══ Material for this task ══
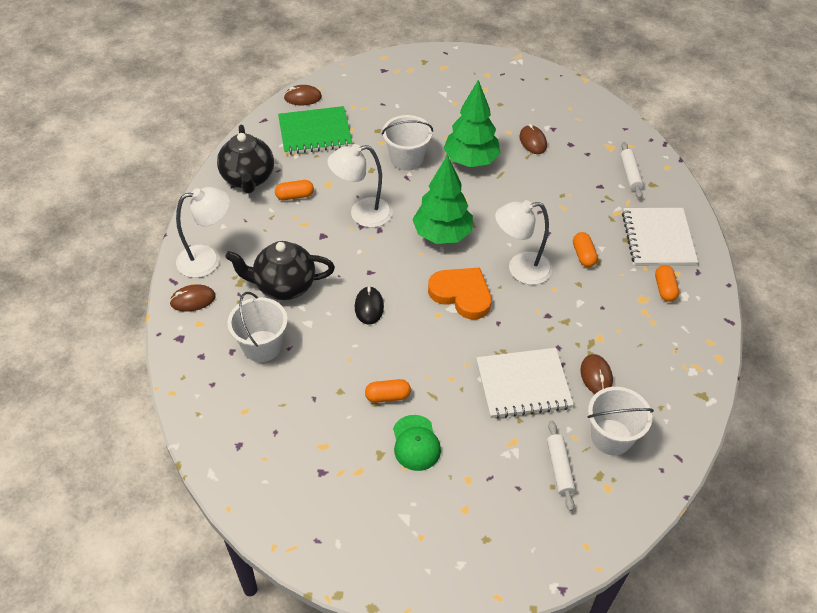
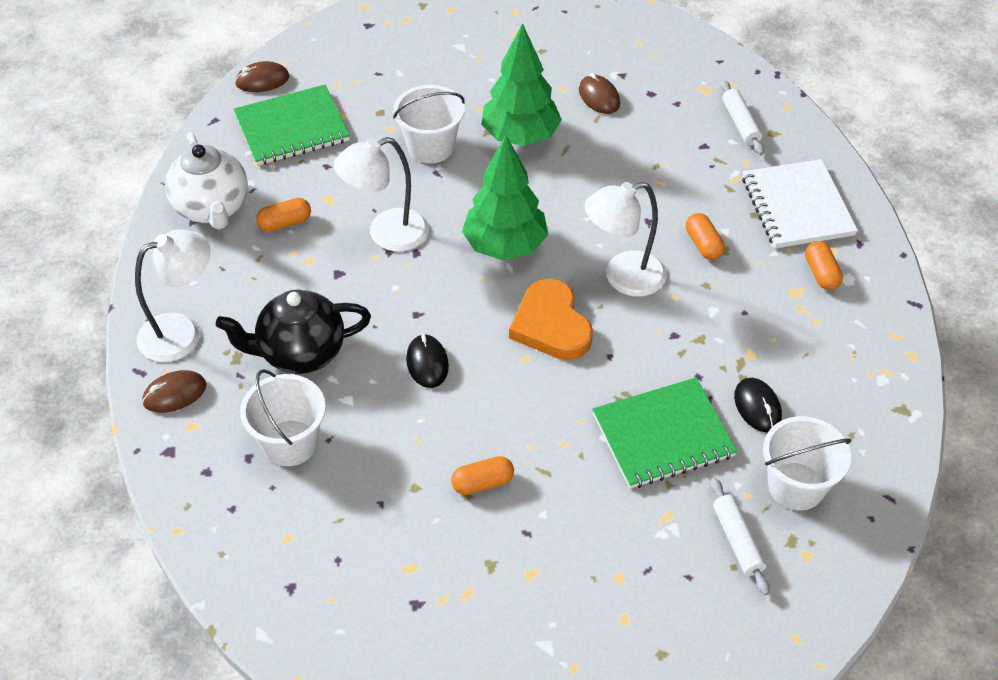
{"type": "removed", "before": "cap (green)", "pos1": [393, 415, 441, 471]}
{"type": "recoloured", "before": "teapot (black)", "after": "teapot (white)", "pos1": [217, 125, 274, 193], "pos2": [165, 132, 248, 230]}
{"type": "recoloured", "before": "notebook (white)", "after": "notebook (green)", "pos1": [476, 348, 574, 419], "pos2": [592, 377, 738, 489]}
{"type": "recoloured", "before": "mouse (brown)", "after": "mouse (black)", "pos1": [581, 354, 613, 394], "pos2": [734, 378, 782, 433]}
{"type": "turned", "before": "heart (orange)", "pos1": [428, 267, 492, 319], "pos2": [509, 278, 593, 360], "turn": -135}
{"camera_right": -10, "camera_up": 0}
═══
### What this task involves
Please give the number of lines in the entries that contain the word "green", and nothing besides it.

### Exercise response
2